*ABOUT THIS EXERCISE:* Once the pictures are removed, output the remaining entries exactly as given.

*DATA RECORDS:*
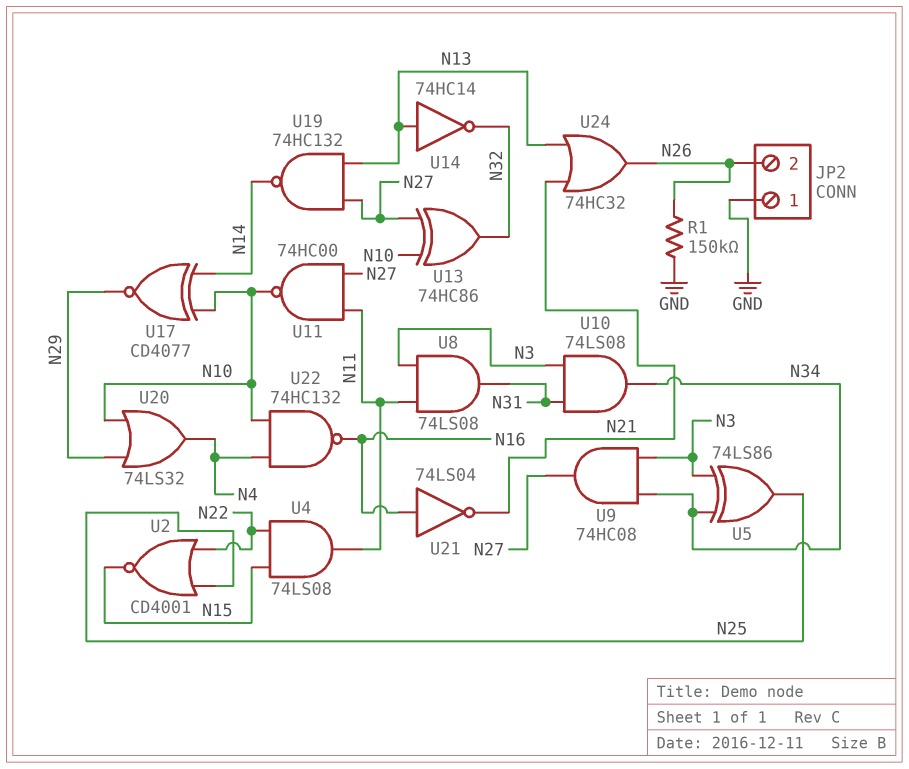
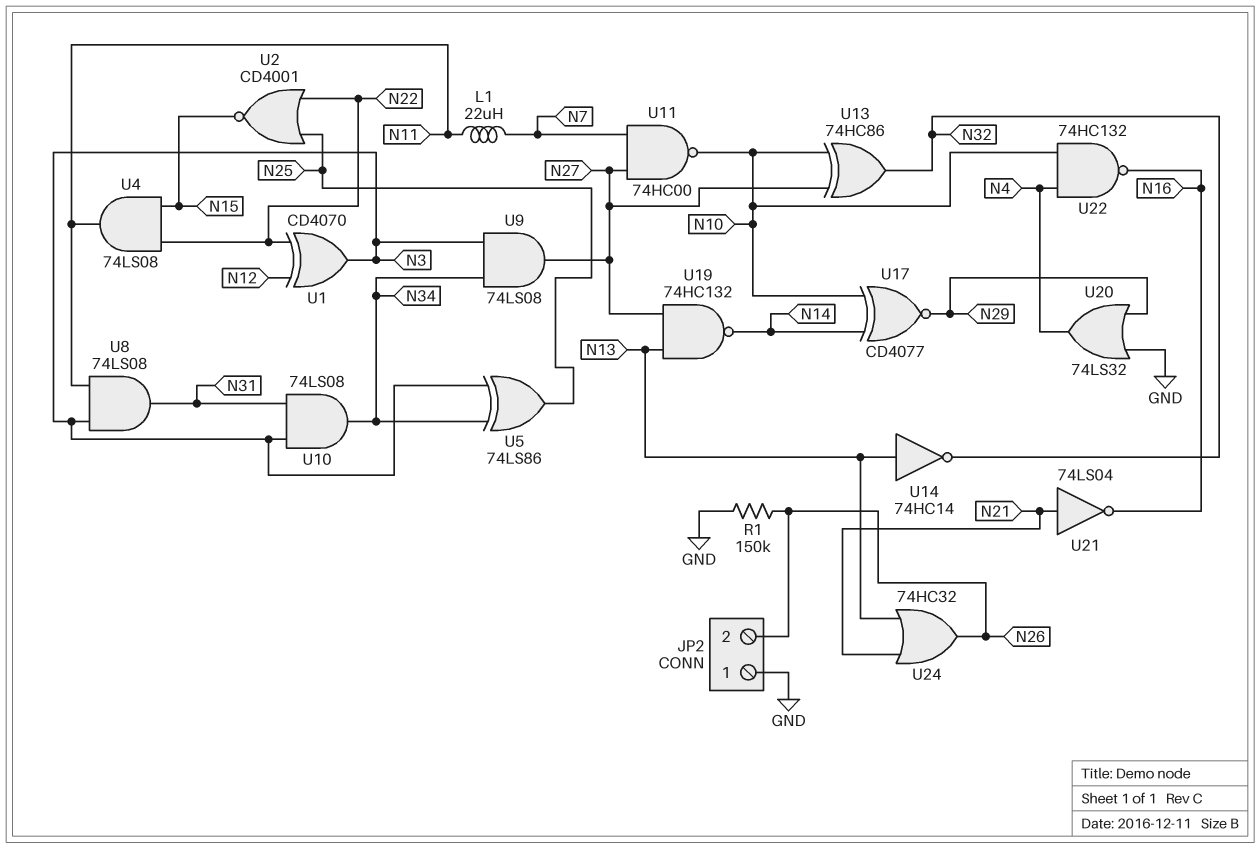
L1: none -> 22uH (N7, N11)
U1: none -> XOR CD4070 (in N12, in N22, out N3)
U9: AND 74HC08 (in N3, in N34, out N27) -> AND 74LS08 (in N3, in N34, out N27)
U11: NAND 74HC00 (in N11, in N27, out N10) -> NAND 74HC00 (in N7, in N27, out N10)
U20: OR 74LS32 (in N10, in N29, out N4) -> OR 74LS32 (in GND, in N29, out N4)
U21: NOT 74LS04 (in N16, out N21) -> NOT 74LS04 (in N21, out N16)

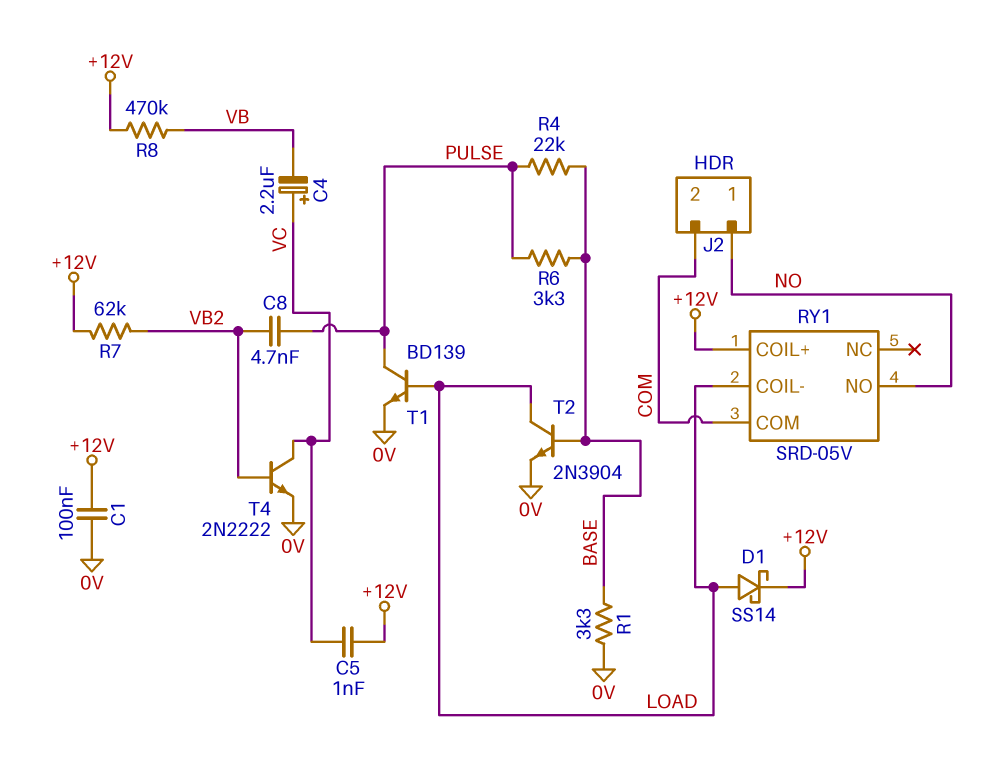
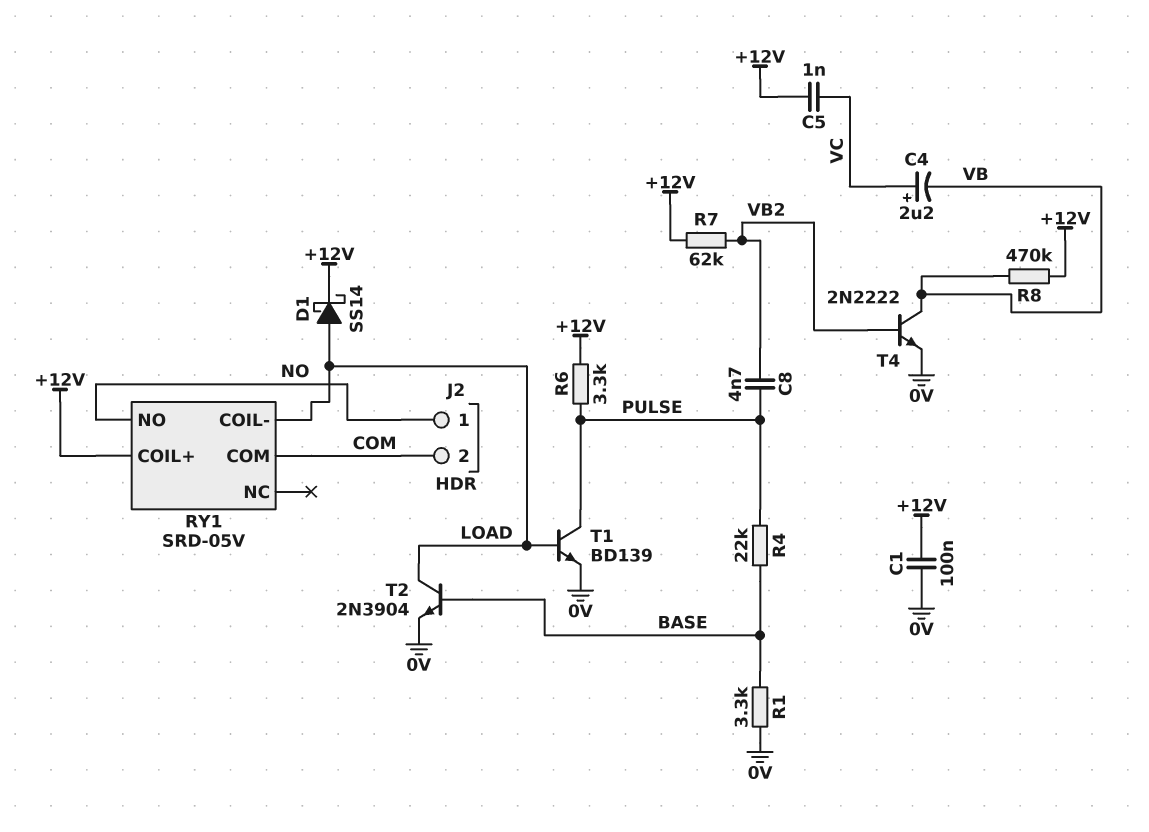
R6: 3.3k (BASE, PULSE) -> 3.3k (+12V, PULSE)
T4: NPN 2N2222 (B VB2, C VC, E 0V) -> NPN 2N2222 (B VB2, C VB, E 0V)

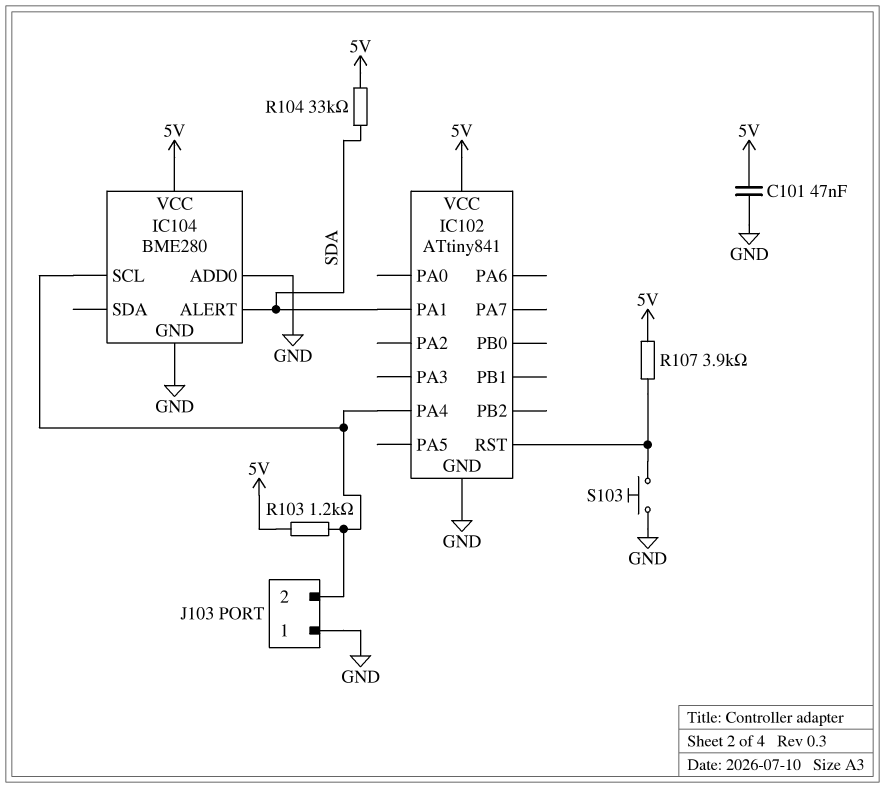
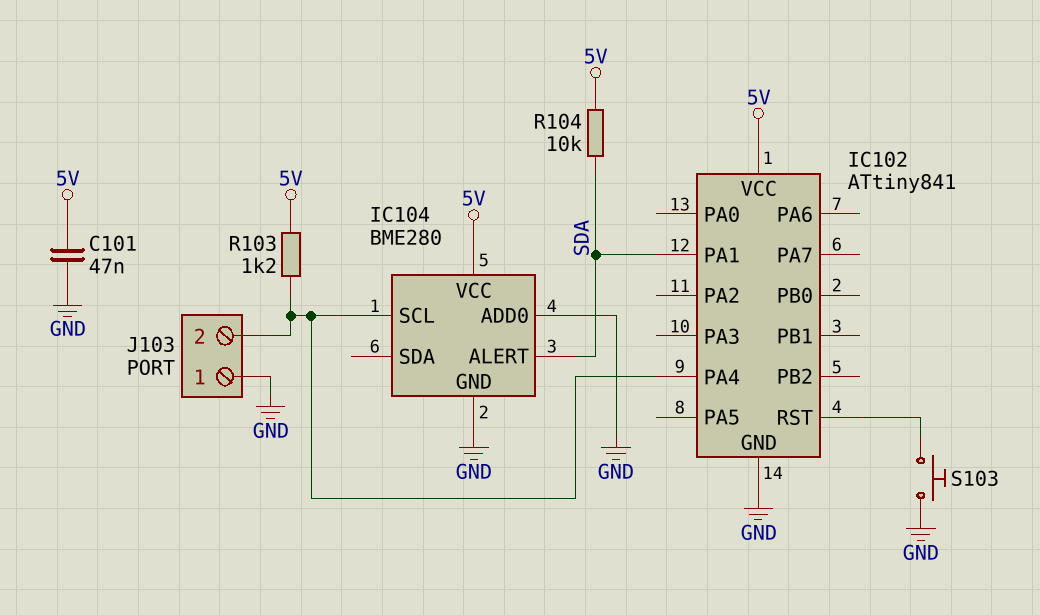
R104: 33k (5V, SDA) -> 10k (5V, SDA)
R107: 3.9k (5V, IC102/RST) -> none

*REPLY:*
L1: none -> 22uH (N7, N11)
U1: none -> XOR CD4070 (in N12, in N22, out N3)
U9: AND 74HC08 (in N3, in N34, out N27) -> AND 74LS08 (in N3, in N34, out N27)
U11: NAND 74HC00 (in N11, in N27, out N10) -> NAND 74HC00 (in N7, in N27, out N10)
U20: OR 74LS32 (in N10, in N29, out N4) -> OR 74LS32 (in GND, in N29, out N4)
U21: NOT 74LS04 (in N16, out N21) -> NOT 74LS04 (in N21, out N16)

R6: 3.3k (BASE, PULSE) -> 3.3k (+12V, PULSE)
T4: NPN 2N2222 (B VB2, C VC, E 0V) -> NPN 2N2222 (B VB2, C VB, E 0V)

R104: 33k (5V, SDA) -> 10k (5V, SDA)
R107: 3.9k (5V, IC102/RST) -> none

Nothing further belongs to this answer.